YOUR INSTRUCTIONS: Find the line that contains "red L-shape: (235, 124) -> (355, 160), moved". Output it and every line after it to the end of the records, exactly as they appear.
#### GIVEN RECORDS
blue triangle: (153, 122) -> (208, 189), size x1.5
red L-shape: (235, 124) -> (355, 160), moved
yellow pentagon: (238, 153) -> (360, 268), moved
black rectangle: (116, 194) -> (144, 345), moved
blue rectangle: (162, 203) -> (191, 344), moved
########
EXPECTED ANSWER:
red L-shape: (235, 124) -> (355, 160), moved
yellow pentagon: (238, 153) -> (360, 268), moved
black rectangle: (116, 194) -> (144, 345), moved
blue rectangle: (162, 203) -> (191, 344), moved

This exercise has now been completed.